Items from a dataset
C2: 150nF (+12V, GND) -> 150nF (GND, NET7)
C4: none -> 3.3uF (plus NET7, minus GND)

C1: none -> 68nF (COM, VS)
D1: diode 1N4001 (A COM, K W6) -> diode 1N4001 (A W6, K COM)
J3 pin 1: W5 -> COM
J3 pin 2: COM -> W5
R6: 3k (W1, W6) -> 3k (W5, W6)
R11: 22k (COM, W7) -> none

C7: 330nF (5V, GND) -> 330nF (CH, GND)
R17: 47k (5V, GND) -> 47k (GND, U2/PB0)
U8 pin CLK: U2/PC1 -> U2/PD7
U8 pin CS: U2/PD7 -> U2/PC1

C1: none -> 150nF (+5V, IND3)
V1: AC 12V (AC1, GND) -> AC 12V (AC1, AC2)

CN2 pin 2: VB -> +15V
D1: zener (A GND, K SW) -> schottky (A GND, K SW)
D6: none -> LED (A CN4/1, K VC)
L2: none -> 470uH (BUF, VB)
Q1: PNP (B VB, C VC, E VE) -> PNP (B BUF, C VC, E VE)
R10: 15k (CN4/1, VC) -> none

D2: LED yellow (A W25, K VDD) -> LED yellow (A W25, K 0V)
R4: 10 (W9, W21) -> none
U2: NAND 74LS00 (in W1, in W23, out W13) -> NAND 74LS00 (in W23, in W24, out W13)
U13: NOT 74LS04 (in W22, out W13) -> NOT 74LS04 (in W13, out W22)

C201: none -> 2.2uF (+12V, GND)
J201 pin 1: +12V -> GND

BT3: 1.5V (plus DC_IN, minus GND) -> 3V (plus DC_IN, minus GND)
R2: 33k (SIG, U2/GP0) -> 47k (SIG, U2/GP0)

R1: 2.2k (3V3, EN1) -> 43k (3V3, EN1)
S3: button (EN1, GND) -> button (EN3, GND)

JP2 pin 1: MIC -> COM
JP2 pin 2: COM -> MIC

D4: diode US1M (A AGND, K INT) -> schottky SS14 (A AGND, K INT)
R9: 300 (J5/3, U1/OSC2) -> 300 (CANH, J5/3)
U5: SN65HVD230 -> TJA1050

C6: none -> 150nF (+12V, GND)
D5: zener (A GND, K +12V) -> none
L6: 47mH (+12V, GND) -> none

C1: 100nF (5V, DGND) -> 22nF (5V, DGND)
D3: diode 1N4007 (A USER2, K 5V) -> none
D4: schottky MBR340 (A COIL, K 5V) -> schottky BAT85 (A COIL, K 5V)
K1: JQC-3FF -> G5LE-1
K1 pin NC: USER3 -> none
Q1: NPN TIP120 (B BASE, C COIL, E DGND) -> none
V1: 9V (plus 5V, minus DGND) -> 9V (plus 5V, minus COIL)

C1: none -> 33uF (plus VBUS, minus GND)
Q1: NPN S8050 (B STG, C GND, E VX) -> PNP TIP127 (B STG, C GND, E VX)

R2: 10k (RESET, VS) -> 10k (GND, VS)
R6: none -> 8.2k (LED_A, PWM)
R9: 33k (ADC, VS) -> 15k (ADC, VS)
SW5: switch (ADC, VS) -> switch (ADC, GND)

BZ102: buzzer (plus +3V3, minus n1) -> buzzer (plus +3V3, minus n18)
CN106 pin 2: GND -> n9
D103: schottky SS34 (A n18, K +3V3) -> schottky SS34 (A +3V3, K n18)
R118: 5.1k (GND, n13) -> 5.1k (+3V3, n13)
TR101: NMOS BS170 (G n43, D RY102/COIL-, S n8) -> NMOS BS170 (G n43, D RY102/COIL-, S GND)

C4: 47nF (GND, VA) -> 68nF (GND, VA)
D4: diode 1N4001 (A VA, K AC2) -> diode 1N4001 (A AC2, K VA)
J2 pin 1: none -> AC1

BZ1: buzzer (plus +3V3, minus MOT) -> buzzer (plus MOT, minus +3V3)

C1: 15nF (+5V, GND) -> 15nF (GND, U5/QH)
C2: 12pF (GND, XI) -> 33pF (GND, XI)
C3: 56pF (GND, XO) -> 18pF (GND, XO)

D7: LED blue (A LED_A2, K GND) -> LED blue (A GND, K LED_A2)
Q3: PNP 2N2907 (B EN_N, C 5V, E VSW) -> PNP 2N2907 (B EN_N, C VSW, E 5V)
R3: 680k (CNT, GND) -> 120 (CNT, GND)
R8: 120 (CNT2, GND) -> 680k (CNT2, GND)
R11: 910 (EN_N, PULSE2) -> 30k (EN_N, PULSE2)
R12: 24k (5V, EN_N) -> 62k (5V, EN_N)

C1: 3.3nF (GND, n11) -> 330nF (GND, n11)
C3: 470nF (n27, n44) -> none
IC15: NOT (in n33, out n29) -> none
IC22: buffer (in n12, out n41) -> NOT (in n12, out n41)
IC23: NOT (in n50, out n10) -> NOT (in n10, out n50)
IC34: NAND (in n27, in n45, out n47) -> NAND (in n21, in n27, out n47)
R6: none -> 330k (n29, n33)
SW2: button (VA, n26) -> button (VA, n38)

Exercise: Repeat only what runs from the line holding "C1: 100nF (5V, DGND) -> 22nF (5V, DGND)" to the end of the data, keeping every line exactly as written, first and last included.

Problem solution:
C1: 100nF (5V, DGND) -> 22nF (5V, DGND)
D3: diode 1N4007 (A USER2, K 5V) -> none
D4: schottky MBR340 (A COIL, K 5V) -> schottky BAT85 (A COIL, K 5V)
K1: JQC-3FF -> G5LE-1
K1 pin NC: USER3 -> none
Q1: NPN TIP120 (B BASE, C COIL, E DGND) -> none
V1: 9V (plus 5V, minus DGND) -> 9V (plus 5V, minus COIL)

C1: none -> 33uF (plus VBUS, minus GND)
Q1: NPN S8050 (B STG, C GND, E VX) -> PNP TIP127 (B STG, C GND, E VX)

R2: 10k (RESET, VS) -> 10k (GND, VS)
R6: none -> 8.2k (LED_A, PWM)
R9: 33k (ADC, VS) -> 15k (ADC, VS)
SW5: switch (ADC, VS) -> switch (ADC, GND)

BZ102: buzzer (plus +3V3, minus n1) -> buzzer (plus +3V3, minus n18)
CN106 pin 2: GND -> n9
D103: schottky SS34 (A n18, K +3V3) -> schottky SS34 (A +3V3, K n18)
R118: 5.1k (GND, n13) -> 5.1k (+3V3, n13)
TR101: NMOS BS170 (G n43, D RY102/COIL-, S n8) -> NMOS BS170 (G n43, D RY102/COIL-, S GND)

C4: 47nF (GND, VA) -> 68nF (GND, VA)
D4: diode 1N4001 (A VA, K AC2) -> diode 1N4001 (A AC2, K VA)
J2 pin 1: none -> AC1

BZ1: buzzer (plus +3V3, minus MOT) -> buzzer (plus MOT, minus +3V3)

C1: 15nF (+5V, GND) -> 15nF (GND, U5/QH)
C2: 12pF (GND, XI) -> 33pF (GND, XI)
C3: 56pF (GND, XO) -> 18pF (GND, XO)

D7: LED blue (A LED_A2, K GND) -> LED blue (A GND, K LED_A2)
Q3: PNP 2N2907 (B EN_N, C 5V, E VSW) -> PNP 2N2907 (B EN_N, C VSW, E 5V)
R3: 680k (CNT, GND) -> 120 (CNT, GND)
R8: 120 (CNT2, GND) -> 680k (CNT2, GND)
R11: 910 (EN_N, PULSE2) -> 30k (EN_N, PULSE2)
R12: 24k (5V, EN_N) -> 62k (5V, EN_N)

C1: 3.3nF (GND, n11) -> 330nF (GND, n11)
C3: 470nF (n27, n44) -> none
IC15: NOT (in n33, out n29) -> none
IC22: buffer (in n12, out n41) -> NOT (in n12, out n41)
IC23: NOT (in n50, out n10) -> NOT (in n10, out n50)
IC34: NAND (in n27, in n45, out n47) -> NAND (in n21, in n27, out n47)
R6: none -> 330k (n29, n33)
SW2: button (VA, n26) -> button (VA, n38)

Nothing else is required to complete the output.